▸ The data:
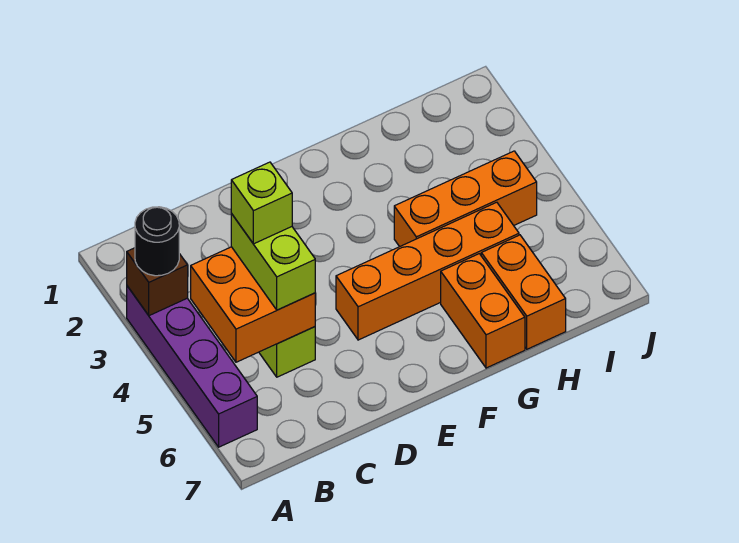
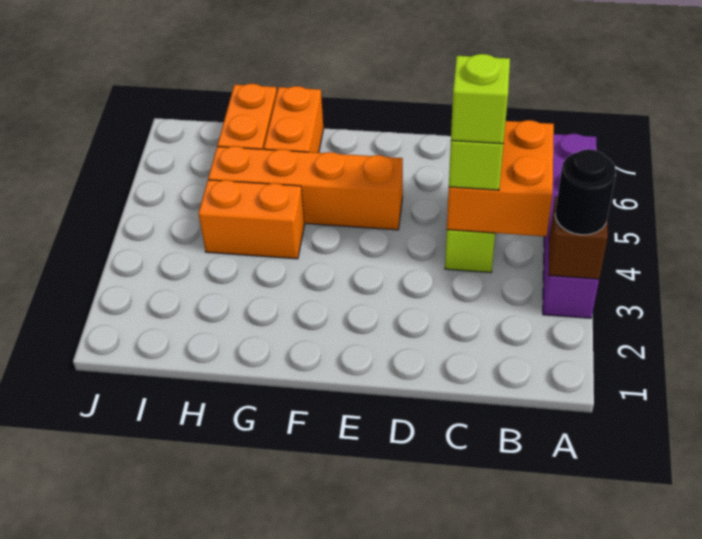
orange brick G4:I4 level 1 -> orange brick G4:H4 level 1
==
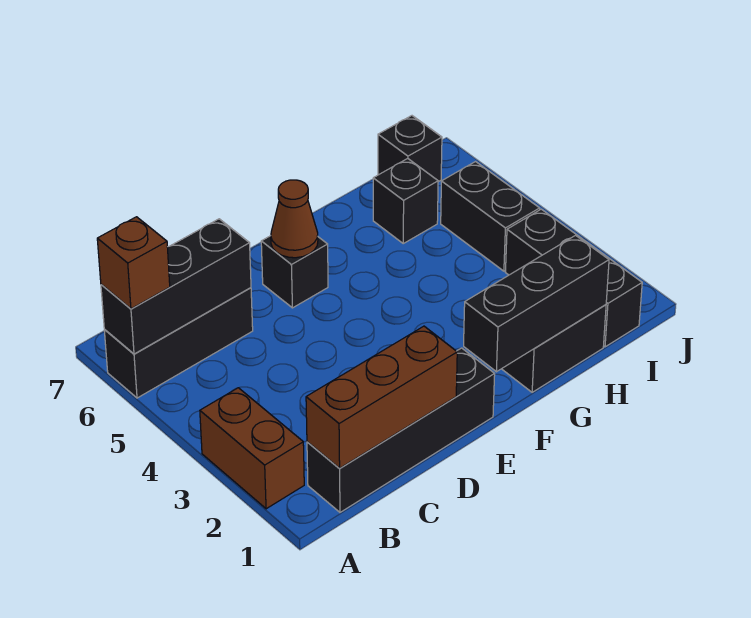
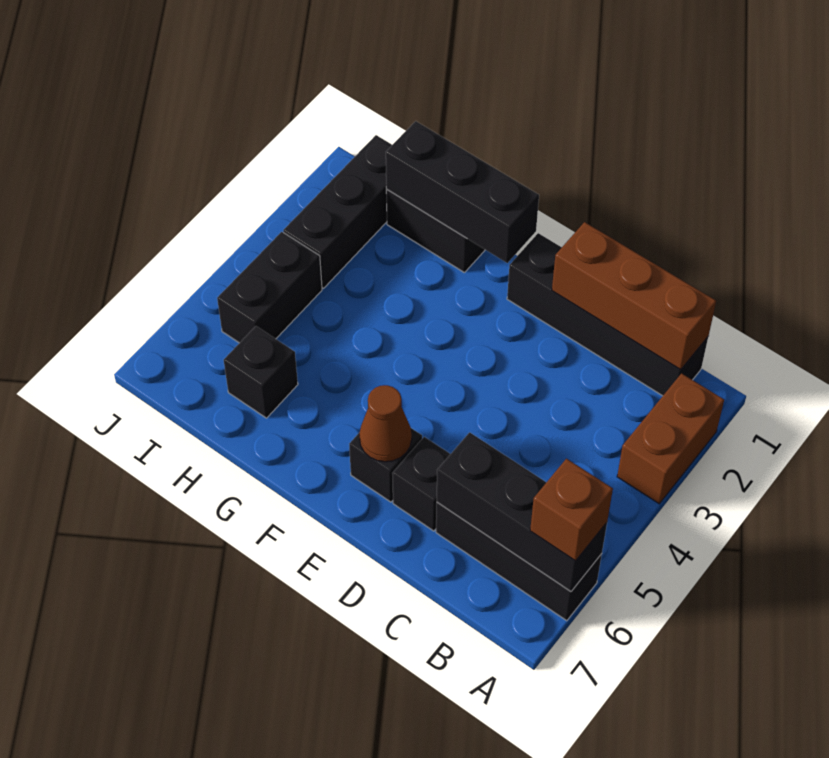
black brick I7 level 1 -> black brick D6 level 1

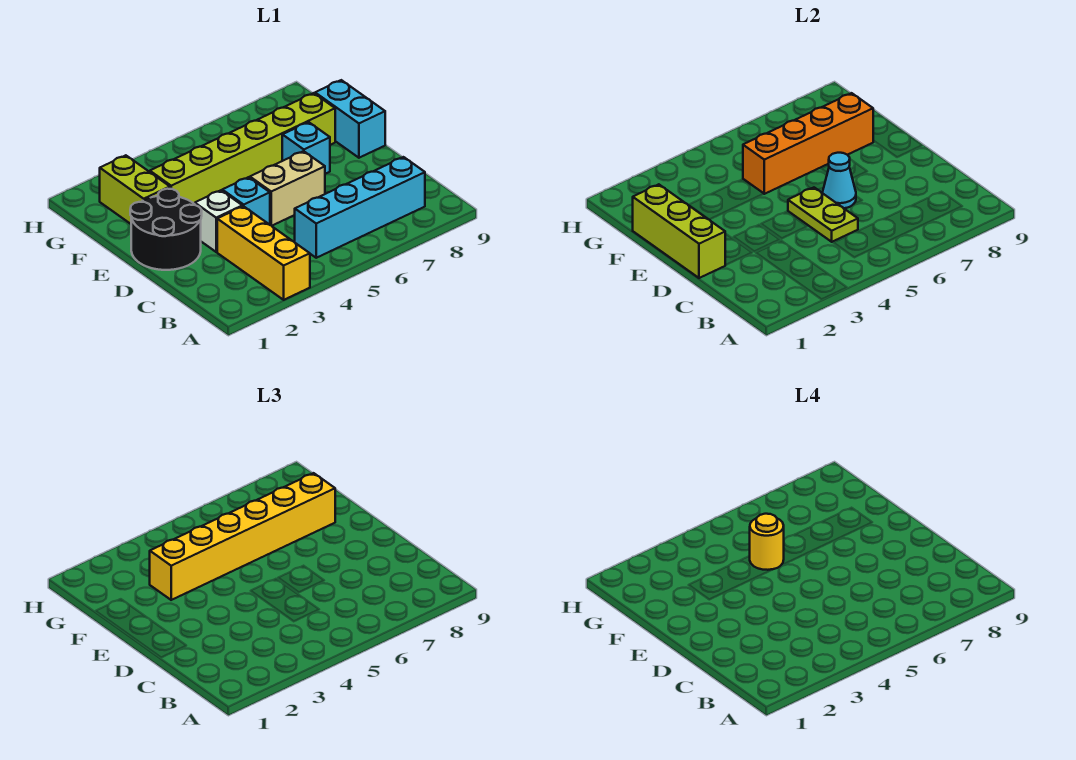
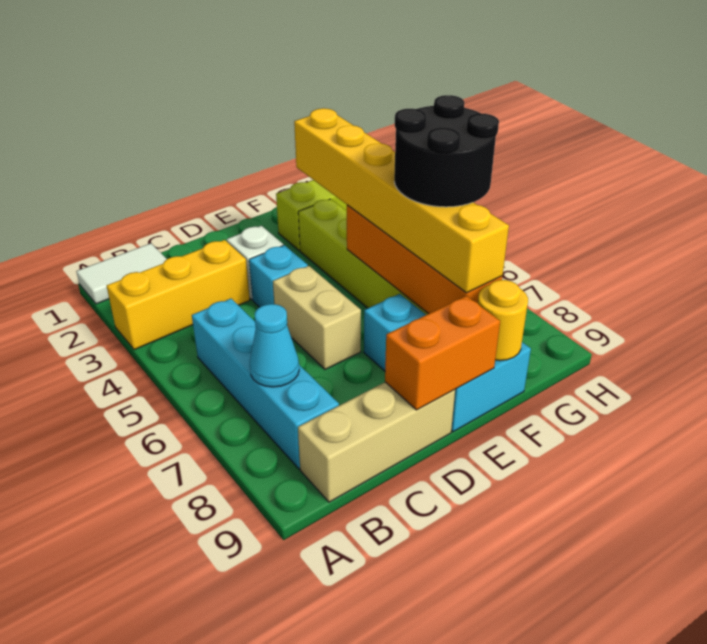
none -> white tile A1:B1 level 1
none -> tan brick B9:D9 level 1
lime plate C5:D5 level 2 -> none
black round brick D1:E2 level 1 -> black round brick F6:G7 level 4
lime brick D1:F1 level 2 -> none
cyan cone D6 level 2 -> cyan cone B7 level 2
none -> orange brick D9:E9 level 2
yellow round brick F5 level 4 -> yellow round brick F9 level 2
...
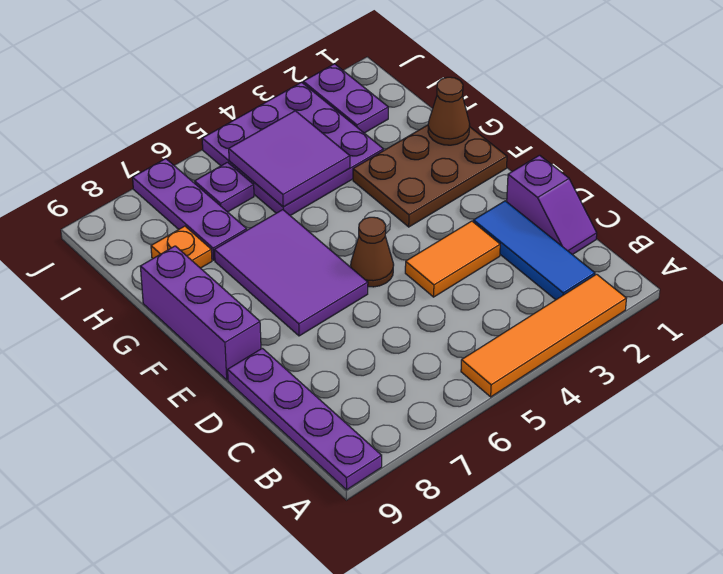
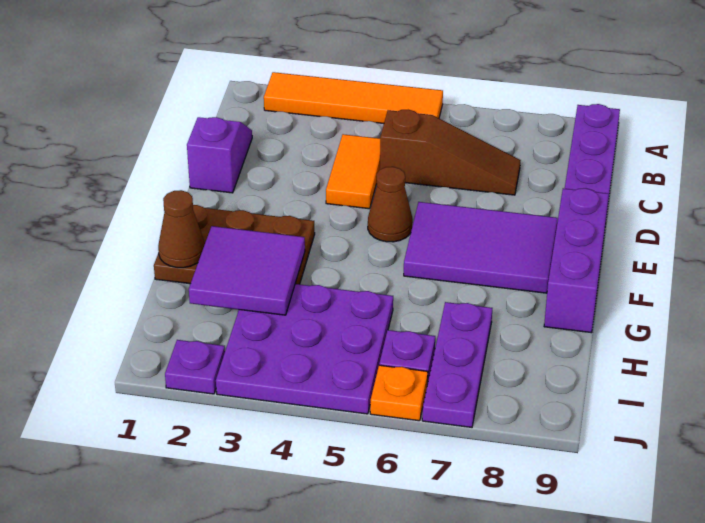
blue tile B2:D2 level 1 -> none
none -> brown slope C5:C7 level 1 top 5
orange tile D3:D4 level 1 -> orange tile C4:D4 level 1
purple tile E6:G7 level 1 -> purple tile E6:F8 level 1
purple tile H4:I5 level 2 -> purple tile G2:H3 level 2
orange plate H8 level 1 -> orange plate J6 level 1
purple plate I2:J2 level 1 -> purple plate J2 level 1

▸ Work to be completed:
Where the line holding "cyan cone D6 level 2 -> cyan cone B7 level 2" appears in the listing above, start reproducing exactly, and end with the line holding "yellow round brick F5".

▸ Answer space:
cyan cone D6 level 2 -> cyan cone B7 level 2
none -> orange brick D9:E9 level 2
yellow round brick F5 level 4 -> yellow round brick F9 level 2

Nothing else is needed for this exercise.